Up to and including the line that holds "pos2: [618, 158]", copy every line of the records below exactly, starting at the first; leave pictures out.

**RECORDED DATA**:
■ ■ ■ ■
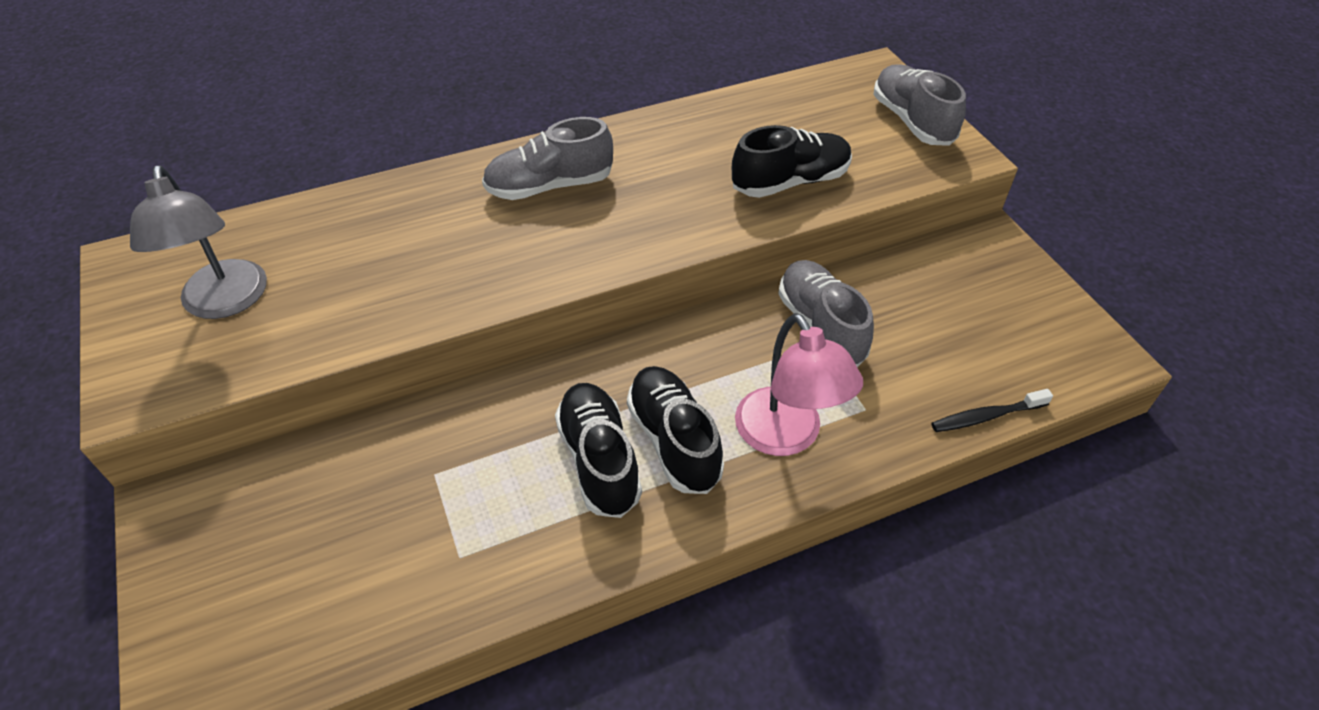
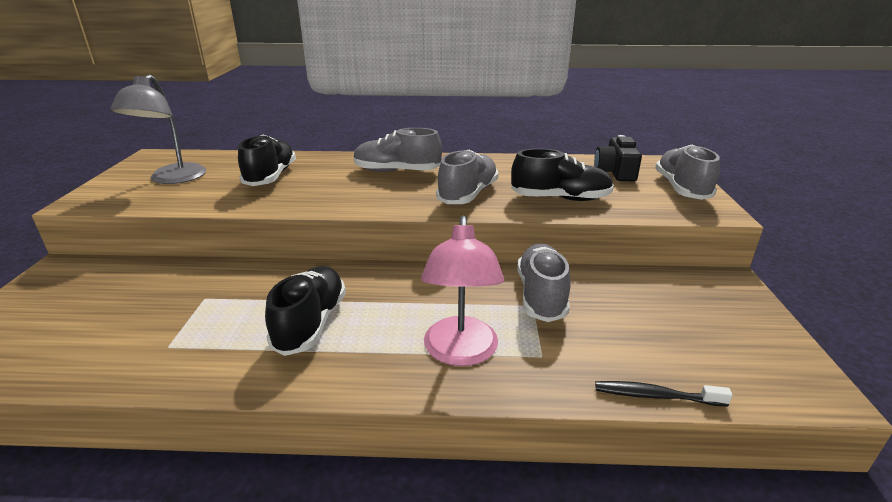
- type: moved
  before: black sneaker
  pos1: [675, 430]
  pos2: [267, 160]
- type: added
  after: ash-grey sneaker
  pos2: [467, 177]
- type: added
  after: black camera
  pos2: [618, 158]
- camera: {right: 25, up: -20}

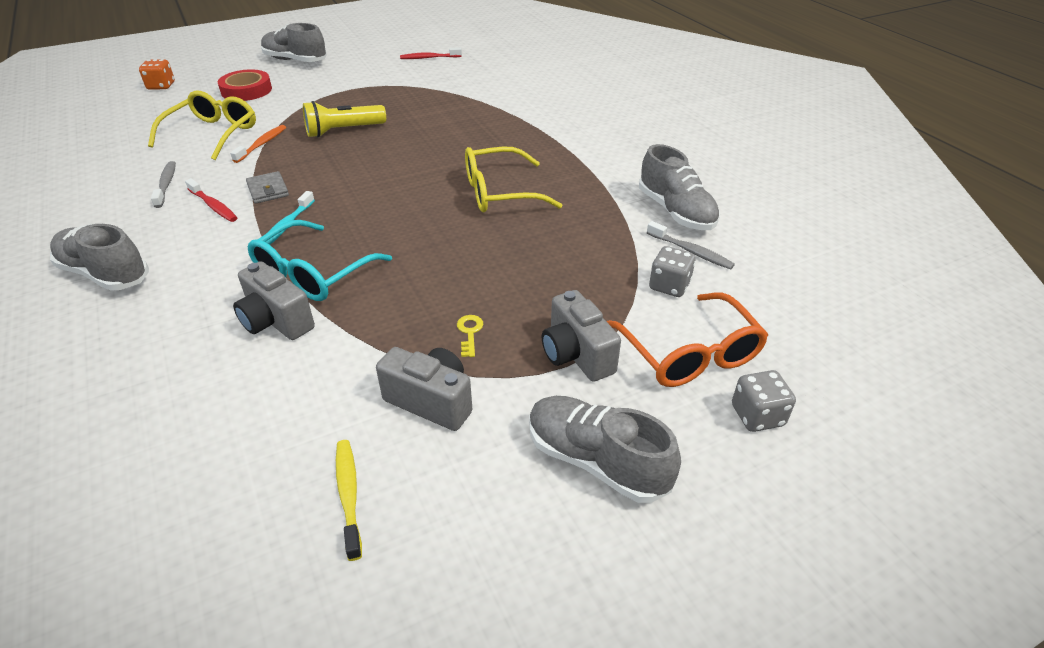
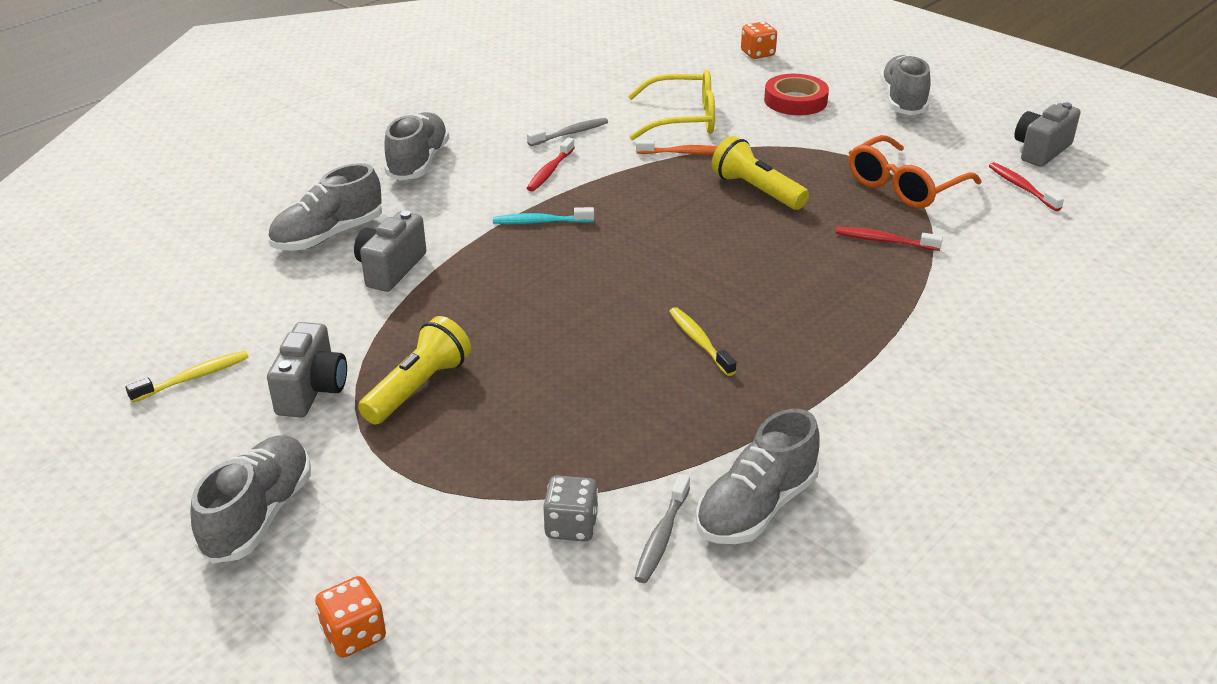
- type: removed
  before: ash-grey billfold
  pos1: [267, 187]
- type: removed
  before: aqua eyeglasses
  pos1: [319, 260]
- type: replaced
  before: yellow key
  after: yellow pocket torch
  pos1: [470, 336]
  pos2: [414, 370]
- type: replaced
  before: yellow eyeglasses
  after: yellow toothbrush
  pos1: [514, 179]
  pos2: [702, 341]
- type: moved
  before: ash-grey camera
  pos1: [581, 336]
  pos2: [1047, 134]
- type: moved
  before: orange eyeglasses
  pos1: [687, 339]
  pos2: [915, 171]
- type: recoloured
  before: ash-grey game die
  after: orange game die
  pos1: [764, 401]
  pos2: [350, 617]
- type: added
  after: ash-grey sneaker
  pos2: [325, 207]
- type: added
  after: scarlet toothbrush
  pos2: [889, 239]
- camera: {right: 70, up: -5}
■ ■ ■ ■
**ANSWER TO THIS EXERCISE**:
- type: moved
  before: black sneaker
  pos1: [675, 430]
  pos2: [267, 160]
- type: added
  after: ash-grey sneaker
  pos2: [467, 177]
- type: added
  after: black camera
  pos2: [618, 158]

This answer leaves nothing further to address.